===== İşlenecek liste
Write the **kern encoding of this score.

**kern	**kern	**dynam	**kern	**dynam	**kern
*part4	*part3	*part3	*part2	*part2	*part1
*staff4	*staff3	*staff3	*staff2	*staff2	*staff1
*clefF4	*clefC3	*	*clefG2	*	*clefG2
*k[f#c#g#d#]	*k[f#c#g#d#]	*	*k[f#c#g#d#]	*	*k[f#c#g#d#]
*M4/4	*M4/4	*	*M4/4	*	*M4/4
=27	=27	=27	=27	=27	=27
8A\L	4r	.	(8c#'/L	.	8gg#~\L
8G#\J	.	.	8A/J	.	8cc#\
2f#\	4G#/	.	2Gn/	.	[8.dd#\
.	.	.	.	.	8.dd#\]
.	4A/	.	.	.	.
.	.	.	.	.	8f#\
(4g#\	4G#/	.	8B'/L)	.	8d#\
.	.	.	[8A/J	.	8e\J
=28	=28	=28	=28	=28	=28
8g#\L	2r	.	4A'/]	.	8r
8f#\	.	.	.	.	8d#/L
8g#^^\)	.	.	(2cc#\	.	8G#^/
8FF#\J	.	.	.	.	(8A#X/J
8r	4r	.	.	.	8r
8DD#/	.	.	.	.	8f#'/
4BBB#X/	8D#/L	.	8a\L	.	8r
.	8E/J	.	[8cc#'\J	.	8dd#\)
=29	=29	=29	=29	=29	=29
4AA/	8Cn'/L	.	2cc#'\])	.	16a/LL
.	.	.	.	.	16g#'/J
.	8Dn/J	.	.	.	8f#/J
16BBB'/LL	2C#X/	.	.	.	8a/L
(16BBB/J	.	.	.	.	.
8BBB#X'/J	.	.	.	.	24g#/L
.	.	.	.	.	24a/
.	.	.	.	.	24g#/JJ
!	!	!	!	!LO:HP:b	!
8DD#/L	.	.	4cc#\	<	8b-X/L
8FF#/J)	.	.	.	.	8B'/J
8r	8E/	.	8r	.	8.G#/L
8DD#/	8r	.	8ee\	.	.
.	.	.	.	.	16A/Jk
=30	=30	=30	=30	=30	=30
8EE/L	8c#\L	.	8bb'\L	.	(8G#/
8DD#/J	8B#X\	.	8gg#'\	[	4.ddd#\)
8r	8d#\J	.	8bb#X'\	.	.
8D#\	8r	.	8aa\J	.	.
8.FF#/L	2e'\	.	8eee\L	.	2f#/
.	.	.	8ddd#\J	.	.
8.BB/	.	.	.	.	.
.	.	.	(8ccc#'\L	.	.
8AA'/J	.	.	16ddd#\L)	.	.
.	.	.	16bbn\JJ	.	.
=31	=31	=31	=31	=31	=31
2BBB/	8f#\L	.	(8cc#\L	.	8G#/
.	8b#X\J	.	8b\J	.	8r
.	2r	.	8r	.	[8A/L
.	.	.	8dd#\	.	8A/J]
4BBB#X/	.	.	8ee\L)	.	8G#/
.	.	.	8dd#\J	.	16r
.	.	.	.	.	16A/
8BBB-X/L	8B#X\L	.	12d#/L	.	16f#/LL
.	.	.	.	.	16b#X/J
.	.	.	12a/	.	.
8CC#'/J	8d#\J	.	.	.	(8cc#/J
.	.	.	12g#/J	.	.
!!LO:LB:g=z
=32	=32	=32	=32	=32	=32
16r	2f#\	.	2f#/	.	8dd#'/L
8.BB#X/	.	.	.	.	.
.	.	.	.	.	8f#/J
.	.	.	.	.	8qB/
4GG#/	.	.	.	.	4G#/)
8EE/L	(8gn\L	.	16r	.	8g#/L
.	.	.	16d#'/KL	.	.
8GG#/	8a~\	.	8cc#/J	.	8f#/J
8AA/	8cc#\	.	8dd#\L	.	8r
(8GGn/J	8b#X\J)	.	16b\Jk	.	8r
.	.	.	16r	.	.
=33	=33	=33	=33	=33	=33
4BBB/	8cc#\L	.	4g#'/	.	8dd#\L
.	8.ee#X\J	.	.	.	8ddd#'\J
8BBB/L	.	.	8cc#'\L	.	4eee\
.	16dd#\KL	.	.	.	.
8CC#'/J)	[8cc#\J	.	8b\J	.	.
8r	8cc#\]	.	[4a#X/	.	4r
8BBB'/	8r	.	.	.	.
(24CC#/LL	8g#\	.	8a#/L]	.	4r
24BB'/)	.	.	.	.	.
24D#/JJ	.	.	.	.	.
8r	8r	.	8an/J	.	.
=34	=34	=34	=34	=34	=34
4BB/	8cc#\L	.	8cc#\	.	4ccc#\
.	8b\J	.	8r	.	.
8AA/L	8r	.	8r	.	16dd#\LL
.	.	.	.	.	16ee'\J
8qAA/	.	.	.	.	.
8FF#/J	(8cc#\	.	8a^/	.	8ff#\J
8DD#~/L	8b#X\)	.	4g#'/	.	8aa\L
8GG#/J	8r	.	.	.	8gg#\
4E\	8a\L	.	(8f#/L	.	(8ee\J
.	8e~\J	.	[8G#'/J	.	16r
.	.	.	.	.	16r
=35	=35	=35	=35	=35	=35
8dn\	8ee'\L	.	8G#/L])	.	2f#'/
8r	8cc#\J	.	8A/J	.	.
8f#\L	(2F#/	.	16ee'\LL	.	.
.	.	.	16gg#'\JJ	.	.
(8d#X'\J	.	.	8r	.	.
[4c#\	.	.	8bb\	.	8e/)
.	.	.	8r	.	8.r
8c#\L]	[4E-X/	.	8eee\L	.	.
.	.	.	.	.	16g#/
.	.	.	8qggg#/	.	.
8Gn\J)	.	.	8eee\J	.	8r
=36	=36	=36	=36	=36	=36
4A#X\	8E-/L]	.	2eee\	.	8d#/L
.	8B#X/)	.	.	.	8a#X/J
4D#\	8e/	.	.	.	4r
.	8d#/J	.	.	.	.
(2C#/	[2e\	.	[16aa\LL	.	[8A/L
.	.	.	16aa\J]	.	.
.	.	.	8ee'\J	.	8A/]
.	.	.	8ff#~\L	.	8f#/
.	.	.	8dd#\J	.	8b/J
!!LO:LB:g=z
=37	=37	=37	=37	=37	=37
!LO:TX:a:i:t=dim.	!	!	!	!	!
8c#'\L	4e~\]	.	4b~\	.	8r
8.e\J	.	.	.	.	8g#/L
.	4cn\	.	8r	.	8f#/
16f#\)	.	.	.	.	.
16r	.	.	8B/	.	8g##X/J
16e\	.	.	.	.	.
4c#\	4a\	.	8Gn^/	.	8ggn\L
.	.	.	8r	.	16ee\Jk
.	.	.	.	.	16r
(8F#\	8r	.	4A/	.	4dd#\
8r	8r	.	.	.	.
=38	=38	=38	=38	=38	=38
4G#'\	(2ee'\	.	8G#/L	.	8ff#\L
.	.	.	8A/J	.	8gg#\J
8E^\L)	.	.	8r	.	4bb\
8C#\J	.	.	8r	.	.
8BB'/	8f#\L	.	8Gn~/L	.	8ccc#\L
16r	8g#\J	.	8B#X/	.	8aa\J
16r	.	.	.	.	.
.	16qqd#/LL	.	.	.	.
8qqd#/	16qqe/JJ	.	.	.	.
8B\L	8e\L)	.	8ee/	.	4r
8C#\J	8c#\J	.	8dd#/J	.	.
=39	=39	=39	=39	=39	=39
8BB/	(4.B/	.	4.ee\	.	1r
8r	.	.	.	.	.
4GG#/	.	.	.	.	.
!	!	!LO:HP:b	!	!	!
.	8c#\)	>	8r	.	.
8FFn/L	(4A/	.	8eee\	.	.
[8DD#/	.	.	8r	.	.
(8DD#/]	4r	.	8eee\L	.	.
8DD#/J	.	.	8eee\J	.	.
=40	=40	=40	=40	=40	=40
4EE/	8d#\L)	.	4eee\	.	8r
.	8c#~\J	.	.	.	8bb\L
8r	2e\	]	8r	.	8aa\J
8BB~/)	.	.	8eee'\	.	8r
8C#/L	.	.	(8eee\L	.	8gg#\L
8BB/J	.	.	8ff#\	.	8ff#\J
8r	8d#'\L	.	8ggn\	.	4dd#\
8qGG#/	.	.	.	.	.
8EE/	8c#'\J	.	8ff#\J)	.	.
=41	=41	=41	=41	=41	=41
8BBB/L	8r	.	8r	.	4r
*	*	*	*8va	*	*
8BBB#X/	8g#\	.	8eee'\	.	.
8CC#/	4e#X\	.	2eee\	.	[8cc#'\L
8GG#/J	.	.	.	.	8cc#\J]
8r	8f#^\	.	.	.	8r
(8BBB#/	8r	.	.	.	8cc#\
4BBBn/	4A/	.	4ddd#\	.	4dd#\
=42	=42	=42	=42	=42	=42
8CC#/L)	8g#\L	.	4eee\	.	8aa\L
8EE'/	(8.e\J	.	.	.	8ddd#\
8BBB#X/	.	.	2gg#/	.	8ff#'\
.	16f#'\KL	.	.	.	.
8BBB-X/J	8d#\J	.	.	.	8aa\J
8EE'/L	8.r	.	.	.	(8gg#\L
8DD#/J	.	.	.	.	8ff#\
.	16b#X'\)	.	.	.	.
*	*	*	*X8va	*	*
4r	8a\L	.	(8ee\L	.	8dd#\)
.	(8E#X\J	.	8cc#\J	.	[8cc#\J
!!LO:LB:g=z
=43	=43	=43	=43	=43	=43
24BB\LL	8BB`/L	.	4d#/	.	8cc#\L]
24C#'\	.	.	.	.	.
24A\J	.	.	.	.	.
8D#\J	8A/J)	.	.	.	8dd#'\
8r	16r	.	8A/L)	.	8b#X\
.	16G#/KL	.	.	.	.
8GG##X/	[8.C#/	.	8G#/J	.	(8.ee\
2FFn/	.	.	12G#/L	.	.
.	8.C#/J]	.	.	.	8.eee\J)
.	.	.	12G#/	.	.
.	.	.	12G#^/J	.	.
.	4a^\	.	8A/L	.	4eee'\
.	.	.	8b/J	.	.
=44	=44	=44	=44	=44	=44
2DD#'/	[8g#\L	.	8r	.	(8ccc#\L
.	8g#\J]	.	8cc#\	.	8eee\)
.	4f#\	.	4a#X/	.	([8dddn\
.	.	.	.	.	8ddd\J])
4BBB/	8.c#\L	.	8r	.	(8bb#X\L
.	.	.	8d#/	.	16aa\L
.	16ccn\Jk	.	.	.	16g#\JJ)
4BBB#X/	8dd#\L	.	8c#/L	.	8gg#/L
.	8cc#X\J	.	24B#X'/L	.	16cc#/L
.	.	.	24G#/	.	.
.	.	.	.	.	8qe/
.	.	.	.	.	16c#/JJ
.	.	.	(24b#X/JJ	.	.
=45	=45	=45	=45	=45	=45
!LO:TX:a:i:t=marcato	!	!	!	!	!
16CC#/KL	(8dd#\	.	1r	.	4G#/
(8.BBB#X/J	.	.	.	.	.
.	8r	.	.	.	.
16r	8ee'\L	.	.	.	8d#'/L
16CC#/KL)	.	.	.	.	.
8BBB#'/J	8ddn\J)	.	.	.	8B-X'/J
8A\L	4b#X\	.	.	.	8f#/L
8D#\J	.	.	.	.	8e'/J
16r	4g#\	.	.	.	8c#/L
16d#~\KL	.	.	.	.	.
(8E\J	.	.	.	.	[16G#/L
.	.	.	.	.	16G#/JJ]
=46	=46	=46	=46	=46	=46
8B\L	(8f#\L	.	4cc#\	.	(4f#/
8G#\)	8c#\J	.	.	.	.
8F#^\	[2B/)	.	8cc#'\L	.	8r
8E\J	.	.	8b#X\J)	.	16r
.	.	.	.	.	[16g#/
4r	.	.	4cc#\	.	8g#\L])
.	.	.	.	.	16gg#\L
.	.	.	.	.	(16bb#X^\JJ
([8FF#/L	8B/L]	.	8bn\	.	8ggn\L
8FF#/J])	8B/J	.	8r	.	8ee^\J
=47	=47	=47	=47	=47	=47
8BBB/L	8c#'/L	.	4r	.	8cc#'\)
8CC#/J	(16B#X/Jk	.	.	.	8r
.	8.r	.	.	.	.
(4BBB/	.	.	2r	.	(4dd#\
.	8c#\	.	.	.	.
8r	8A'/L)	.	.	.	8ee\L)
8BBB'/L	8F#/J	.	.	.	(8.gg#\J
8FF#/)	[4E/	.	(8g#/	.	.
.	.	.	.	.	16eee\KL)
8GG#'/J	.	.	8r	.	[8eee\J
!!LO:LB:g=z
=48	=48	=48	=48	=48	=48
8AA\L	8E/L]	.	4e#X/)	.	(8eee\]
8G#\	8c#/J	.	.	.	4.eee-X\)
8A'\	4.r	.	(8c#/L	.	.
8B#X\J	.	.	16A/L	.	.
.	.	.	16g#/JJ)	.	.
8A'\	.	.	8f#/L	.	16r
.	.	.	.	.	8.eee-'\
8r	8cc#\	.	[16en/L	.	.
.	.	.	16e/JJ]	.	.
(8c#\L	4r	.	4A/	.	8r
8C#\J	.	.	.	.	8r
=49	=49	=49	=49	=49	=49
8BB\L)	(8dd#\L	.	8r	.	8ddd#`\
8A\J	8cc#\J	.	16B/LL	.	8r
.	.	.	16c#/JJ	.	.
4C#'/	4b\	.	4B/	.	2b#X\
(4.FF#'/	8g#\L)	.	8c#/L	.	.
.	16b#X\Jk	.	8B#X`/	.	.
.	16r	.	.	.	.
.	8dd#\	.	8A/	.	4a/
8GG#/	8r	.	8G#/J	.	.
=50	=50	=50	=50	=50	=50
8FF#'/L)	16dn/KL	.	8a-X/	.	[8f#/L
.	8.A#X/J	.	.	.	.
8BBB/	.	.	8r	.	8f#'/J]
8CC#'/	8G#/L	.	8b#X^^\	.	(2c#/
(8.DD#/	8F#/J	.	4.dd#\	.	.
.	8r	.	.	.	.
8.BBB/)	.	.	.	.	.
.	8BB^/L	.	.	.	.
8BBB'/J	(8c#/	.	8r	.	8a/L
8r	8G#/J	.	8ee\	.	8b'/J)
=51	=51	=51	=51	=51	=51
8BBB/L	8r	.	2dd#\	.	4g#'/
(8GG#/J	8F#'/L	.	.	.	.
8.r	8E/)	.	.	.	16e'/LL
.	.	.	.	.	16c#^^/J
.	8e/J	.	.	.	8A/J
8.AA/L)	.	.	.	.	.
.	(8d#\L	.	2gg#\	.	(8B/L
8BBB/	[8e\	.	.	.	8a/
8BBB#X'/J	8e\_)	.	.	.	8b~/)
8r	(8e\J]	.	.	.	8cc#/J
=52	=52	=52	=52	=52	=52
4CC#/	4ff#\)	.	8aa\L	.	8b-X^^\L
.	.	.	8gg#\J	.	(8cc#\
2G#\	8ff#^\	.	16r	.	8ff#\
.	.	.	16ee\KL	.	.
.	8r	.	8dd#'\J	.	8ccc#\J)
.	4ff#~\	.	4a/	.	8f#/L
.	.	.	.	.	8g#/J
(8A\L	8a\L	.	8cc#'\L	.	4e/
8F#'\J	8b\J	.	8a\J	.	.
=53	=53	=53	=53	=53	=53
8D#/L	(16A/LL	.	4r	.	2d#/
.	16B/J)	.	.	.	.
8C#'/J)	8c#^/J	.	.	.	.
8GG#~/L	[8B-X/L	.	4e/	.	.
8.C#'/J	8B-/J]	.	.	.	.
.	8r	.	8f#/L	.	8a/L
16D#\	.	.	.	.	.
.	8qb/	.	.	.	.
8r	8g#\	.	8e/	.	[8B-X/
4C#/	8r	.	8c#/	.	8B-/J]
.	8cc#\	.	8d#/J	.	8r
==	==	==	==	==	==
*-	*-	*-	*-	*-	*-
==========
Yapılacak iş: Yukarıdaki listede "kern" dizesini içeren her satırı döndürün.

Görevin sonucu:
Write the **kern encoding of this score.
**kern	**kern	**dynam	**kern	**dynam	**kern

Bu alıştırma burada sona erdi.